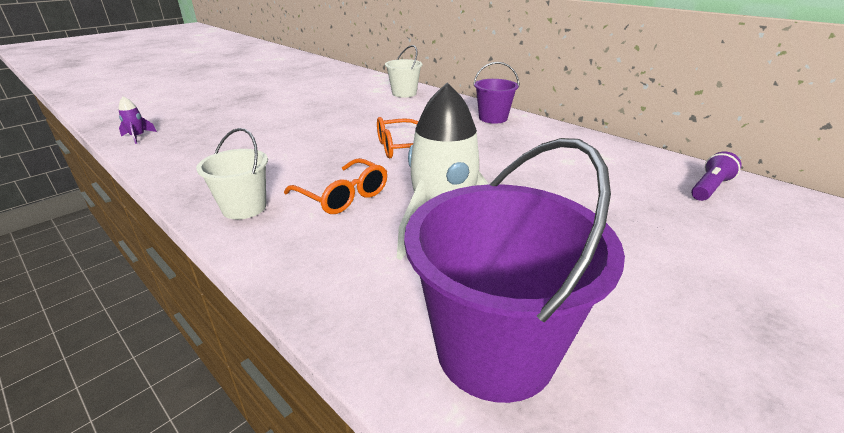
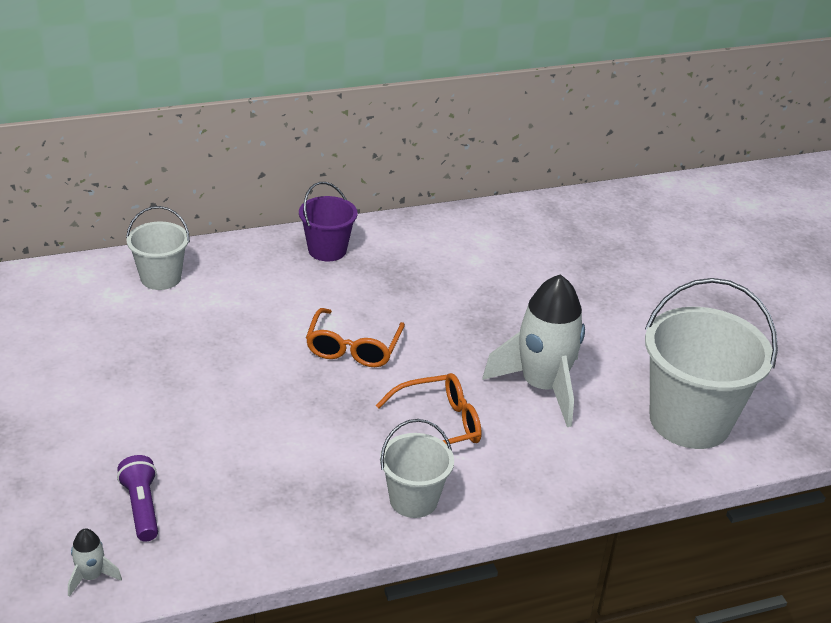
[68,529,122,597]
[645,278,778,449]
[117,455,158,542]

* * *

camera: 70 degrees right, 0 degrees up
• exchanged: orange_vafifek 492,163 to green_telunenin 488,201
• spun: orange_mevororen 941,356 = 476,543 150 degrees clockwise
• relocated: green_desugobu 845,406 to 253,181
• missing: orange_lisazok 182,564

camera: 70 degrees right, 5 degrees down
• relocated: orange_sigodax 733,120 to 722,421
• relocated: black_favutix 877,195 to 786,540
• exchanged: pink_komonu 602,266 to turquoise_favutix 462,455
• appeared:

▶ _What the task requires_
Copy only this part of the entries above: the line with "camera: 70 degrees right, 0 degrees up", the line with "845,406 to 253,181", and the lines between, all exactly as written.

▶ _Exercise solution_
camera: 70 degrees right, 0 degrees up
• exchanged: orange_vafifek 492,163 to green_telunenin 488,201
• spun: orange_mevororen 941,356 = 476,543 150 degrees clockwise
• relocated: green_desugobu 845,406 to 253,181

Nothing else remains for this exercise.